◆ WHAT THE TASK ASKS ◆
Give back every line of the material below exactly, but no images.

# # # #

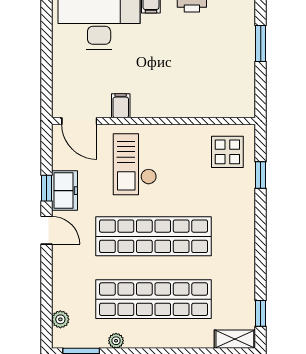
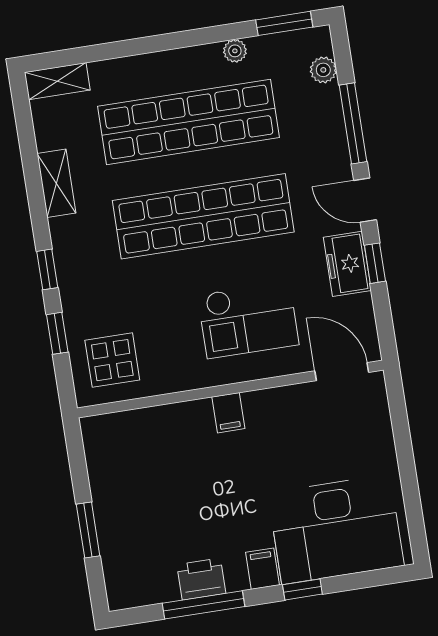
filing cabinet: (121, 106) -> (228, 413), moved
checkout: (135, 164) -> (248, 320), turned 90
shelving: (246, 273) -> (56, 183), added
window: (46, 281) -> (353, 123), added
window: (261, 313) -> (47, 269), moved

# # # #

◆ REPLY TO THE EXERCISE ◆
filing cabinet: (121, 106) -> (228, 413), moved
checkout: (135, 164) -> (248, 320), turned 90
shelving: (246, 273) -> (56, 183), added
window: (46, 281) -> (353, 123), added
window: (261, 313) -> (47, 269), moved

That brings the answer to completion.